[Before-and-after object listings]
◆ ◆ ◆ ◆
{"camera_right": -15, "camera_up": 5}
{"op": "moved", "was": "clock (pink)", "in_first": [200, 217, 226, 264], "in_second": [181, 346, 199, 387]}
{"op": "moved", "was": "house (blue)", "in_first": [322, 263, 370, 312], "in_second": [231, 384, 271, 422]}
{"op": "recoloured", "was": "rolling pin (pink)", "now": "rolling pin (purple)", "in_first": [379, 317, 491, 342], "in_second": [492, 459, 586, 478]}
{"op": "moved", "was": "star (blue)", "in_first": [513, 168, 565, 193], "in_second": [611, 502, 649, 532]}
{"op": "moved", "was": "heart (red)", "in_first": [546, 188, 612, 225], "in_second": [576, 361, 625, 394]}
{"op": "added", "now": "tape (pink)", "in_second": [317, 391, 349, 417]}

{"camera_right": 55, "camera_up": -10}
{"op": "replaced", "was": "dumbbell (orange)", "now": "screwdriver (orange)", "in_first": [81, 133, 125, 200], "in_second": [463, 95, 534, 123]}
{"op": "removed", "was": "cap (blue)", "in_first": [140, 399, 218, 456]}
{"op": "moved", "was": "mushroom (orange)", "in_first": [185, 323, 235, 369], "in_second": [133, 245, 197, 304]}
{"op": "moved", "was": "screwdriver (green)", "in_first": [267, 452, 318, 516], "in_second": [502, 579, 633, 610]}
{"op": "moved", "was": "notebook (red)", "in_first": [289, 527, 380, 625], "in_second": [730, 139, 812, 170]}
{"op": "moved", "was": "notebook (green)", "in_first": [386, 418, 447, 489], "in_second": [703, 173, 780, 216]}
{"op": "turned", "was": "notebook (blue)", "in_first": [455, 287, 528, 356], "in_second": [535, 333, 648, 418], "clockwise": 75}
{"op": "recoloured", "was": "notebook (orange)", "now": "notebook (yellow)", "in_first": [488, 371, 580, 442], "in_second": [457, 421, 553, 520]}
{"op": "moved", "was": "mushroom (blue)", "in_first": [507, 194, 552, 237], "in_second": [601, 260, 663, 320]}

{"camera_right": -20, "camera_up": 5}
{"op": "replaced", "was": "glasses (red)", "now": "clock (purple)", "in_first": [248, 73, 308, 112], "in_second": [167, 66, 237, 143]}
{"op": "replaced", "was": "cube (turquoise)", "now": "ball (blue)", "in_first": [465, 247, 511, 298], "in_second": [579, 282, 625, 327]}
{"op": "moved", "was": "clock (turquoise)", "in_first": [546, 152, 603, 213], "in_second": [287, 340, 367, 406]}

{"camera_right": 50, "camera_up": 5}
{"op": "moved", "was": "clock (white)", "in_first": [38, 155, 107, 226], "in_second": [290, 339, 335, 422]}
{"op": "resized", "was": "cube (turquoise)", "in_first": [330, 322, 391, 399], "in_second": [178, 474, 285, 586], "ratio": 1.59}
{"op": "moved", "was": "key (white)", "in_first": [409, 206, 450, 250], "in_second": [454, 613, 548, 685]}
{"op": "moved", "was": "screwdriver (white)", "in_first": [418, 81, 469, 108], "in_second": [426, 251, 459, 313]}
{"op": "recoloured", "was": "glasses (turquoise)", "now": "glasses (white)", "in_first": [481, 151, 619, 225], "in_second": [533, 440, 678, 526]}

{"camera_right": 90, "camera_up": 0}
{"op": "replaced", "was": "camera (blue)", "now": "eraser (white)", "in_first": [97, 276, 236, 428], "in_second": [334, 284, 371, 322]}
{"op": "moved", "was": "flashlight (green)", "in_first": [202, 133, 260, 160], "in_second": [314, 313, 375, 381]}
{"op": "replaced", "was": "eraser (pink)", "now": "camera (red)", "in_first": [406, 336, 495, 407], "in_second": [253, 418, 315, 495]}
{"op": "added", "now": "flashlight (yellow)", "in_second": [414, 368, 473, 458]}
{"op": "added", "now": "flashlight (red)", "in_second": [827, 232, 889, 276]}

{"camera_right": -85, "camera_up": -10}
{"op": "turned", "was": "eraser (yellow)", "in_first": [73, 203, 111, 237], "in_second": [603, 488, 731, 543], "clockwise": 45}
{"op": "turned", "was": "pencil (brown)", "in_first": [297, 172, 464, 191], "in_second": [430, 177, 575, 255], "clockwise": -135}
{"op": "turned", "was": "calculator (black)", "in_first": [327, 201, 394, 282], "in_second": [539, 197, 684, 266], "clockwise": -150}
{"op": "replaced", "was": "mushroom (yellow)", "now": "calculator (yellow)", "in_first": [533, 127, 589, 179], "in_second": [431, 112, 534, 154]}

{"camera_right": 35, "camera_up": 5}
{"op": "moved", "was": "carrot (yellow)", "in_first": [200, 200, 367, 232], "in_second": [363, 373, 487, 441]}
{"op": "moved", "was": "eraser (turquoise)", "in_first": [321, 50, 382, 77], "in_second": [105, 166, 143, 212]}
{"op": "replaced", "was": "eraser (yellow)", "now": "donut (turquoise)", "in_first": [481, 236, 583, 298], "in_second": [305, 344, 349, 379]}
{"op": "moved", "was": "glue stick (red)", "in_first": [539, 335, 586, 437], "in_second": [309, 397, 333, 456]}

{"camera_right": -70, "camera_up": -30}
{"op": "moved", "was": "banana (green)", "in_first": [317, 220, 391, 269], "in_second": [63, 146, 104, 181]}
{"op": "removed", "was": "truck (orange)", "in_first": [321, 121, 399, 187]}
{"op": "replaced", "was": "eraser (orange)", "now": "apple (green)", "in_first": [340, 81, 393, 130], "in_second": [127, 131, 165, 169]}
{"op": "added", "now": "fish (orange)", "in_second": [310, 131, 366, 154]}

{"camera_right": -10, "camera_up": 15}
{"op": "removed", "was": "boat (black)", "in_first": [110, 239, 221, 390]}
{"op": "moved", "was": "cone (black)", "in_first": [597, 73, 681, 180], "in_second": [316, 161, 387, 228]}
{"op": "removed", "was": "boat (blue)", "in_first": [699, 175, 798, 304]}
◆ ◆ ◆ ◆
Exercise prompt — Please output all of the entries without changing a single character.

Answer section —
{"camera_right": -15, "camera_up": 5}
{"op": "moved", "was": "clock (pink)", "in_first": [200, 217, 226, 264], "in_second": [181, 346, 199, 387]}
{"op": "moved", "was": "house (blue)", "in_first": [322, 263, 370, 312], "in_second": [231, 384, 271, 422]}
{"op": "recoloured", "was": "rolling pin (pink)", "now": "rolling pin (purple)", "in_first": [379, 317, 491, 342], "in_second": [492, 459, 586, 478]}
{"op": "moved", "was": "star (blue)", "in_first": [513, 168, 565, 193], "in_second": [611, 502, 649, 532]}
{"op": "moved", "was": "heart (red)", "in_first": [546, 188, 612, 225], "in_second": [576, 361, 625, 394]}
{"op": "added", "now": "tape (pink)", "in_second": [317, 391, 349, 417]}

{"camera_right": 55, "camera_up": -10}
{"op": "replaced", "was": "dumbbell (orange)", "now": "screwdriver (orange)", "in_first": [81, 133, 125, 200], "in_second": [463, 95, 534, 123]}
{"op": "removed", "was": "cap (blue)", "in_first": [140, 399, 218, 456]}
{"op": "moved", "was": "mushroom (orange)", "in_first": [185, 323, 235, 369], "in_second": [133, 245, 197, 304]}
{"op": "moved", "was": "screwdriver (green)", "in_first": [267, 452, 318, 516], "in_second": [502, 579, 633, 610]}
{"op": "moved", "was": "notebook (red)", "in_first": [289, 527, 380, 625], "in_second": [730, 139, 812, 170]}
{"op": "moved", "was": "notebook (green)", "in_first": [386, 418, 447, 489], "in_second": [703, 173, 780, 216]}
{"op": "turned", "was": "notebook (blue)", "in_first": [455, 287, 528, 356], "in_second": [535, 333, 648, 418], "clockwise": 75}
{"op": "recoloured", "was": "notebook (orange)", "now": "notebook (yellow)", "in_first": [488, 371, 580, 442], "in_second": [457, 421, 553, 520]}
{"op": "moved", "was": "mushroom (blue)", "in_first": [507, 194, 552, 237], "in_second": [601, 260, 663, 320]}

{"camera_right": -20, "camera_up": 5}
{"op": "replaced", "was": "glasses (red)", "now": "clock (purple)", "in_first": [248, 73, 308, 112], "in_second": [167, 66, 237, 143]}
{"op": "replaced", "was": "cube (turquoise)", "now": "ball (blue)", "in_first": [465, 247, 511, 298], "in_second": [579, 282, 625, 327]}
{"op": "moved", "was": "clock (turquoise)", "in_first": [546, 152, 603, 213], "in_second": [287, 340, 367, 406]}

{"camera_right": 50, "camera_up": 5}
{"op": "moved", "was": "clock (white)", "in_first": [38, 155, 107, 226], "in_second": [290, 339, 335, 422]}
{"op": "resized", "was": "cube (turquoise)", "in_first": [330, 322, 391, 399], "in_second": [178, 474, 285, 586], "ratio": 1.59}
{"op": "moved", "was": "key (white)", "in_first": [409, 206, 450, 250], "in_second": [454, 613, 548, 685]}
{"op": "moved", "was": "screwdriver (white)", "in_first": [418, 81, 469, 108], "in_second": [426, 251, 459, 313]}
{"op": "recoloured", "was": "glasses (turquoise)", "now": "glasses (white)", "in_first": [481, 151, 619, 225], "in_second": [533, 440, 678, 526]}

{"camera_right": 90, "camera_up": 0}
{"op": "replaced", "was": "camera (blue)", "now": "eraser (white)", "in_first": [97, 276, 236, 428], "in_second": [334, 284, 371, 322]}
{"op": "moved", "was": "flashlight (green)", "in_first": [202, 133, 260, 160], "in_second": [314, 313, 375, 381]}
{"op": "replaced", "was": "eraser (pink)", "now": "camera (red)", "in_first": [406, 336, 495, 407], "in_second": [253, 418, 315, 495]}
{"op": "added", "now": "flashlight (yellow)", "in_second": [414, 368, 473, 458]}
{"op": "added", "now": "flashlight (red)", "in_second": [827, 232, 889, 276]}

{"camera_right": -85, "camera_up": -10}
{"op": "turned", "was": "eraser (yellow)", "in_first": [73, 203, 111, 237], "in_second": [603, 488, 731, 543], "clockwise": 45}
{"op": "turned", "was": "pencil (brown)", "in_first": [297, 172, 464, 191], "in_second": [430, 177, 575, 255], "clockwise": -135}
{"op": "turned", "was": "calculator (black)", "in_first": [327, 201, 394, 282], "in_second": [539, 197, 684, 266], "clockwise": -150}
{"op": "replaced", "was": "mushroom (yellow)", "now": "calculator (yellow)", "in_first": [533, 127, 589, 179], "in_second": [431, 112, 534, 154]}

{"camera_right": 35, "camera_up": 5}
{"op": "moved", "was": "carrot (yellow)", "in_first": [200, 200, 367, 232], "in_second": [363, 373, 487, 441]}
{"op": "moved", "was": "eraser (turquoise)", "in_first": [321, 50, 382, 77], "in_second": [105, 166, 143, 212]}
{"op": "replaced", "was": "eraser (yellow)", "now": "donut (turquoise)", "in_first": [481, 236, 583, 298], "in_second": [305, 344, 349, 379]}
{"op": "moved", "was": "glue stick (red)", "in_first": [539, 335, 586, 437], "in_second": [309, 397, 333, 456]}

{"camera_right": -70, "camera_up": -30}
{"op": "moved", "was": "banana (green)", "in_first": [317, 220, 391, 269], "in_second": [63, 146, 104, 181]}
{"op": "removed", "was": "truck (orange)", "in_first": [321, 121, 399, 187]}
{"op": "replaced", "was": "eraser (orange)", "now": "apple (green)", "in_first": [340, 81, 393, 130], "in_second": [127, 131, 165, 169]}
{"op": "added", "now": "fish (orange)", "in_second": [310, 131, 366, 154]}

{"camera_right": -10, "camera_up": 15}
{"op": "removed", "was": "boat (black)", "in_first": [110, 239, 221, 390]}
{"op": "moved", "was": "cone (black)", "in_first": [597, 73, 681, 180], "in_second": [316, 161, 387, 228]}
{"op": "removed", "was": "boat (blue)", "in_first": [699, 175, 798, 304]}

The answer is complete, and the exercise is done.